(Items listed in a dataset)

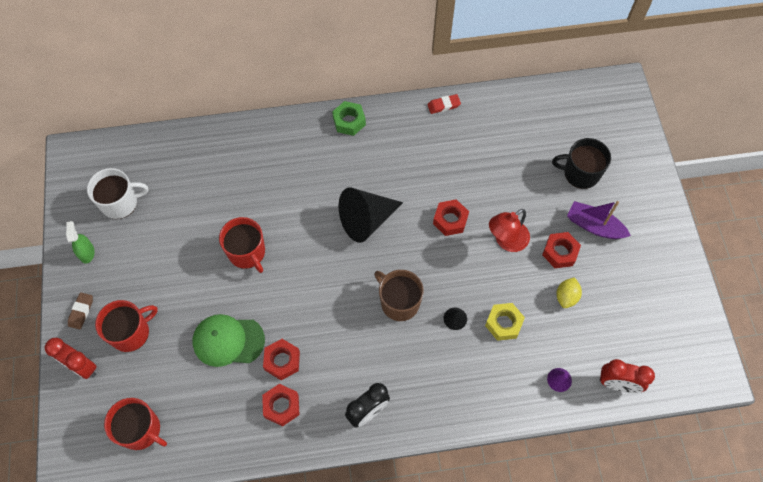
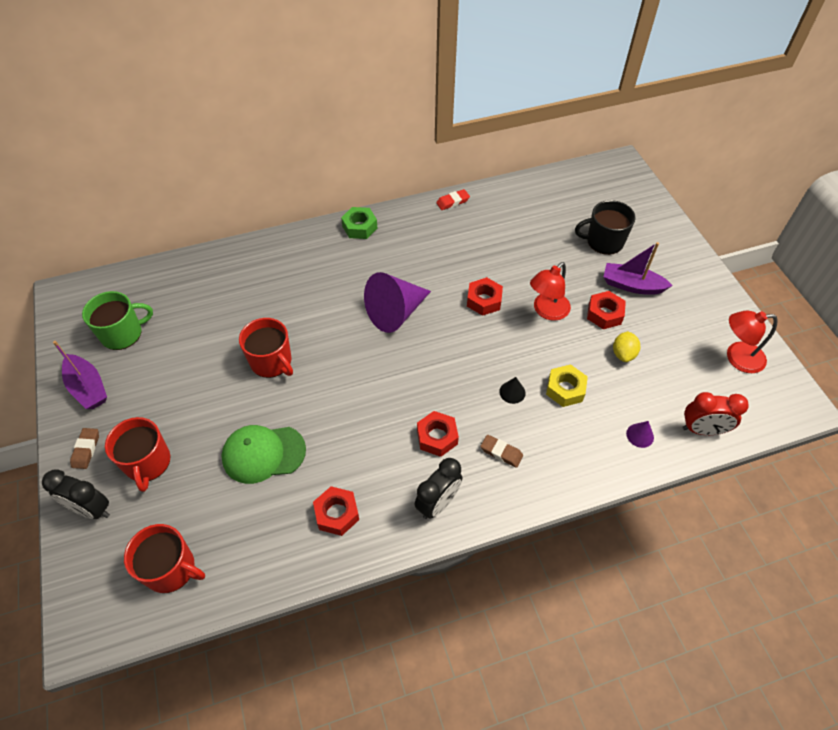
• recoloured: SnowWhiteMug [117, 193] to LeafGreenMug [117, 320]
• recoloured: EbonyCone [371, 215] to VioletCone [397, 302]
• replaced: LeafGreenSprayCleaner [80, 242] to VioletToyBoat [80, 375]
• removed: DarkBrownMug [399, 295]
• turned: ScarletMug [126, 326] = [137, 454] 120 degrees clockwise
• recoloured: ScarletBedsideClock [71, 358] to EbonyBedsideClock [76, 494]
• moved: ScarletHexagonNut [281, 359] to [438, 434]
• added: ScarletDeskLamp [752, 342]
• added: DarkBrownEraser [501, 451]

- What you will do
Please repeat the records above exactly, omitting any pictures they contain.

- Answer to this problem
• recoloured: SnowWhiteMug [117, 193] to LeafGreenMug [117, 320]
• recoloured: EbonyCone [371, 215] to VioletCone [397, 302]
• replaced: LeafGreenSprayCleaner [80, 242] to VioletToyBoat [80, 375]
• removed: DarkBrownMug [399, 295]
• turned: ScarletMug [126, 326] = [137, 454] 120 degrees clockwise
• recoloured: ScarletBedsideClock [71, 358] to EbonyBedsideClock [76, 494]
• moved: ScarletHexagonNut [281, 359] to [438, 434]
• added: ScarletDeskLamp [752, 342]
• added: DarkBrownEraser [501, 451]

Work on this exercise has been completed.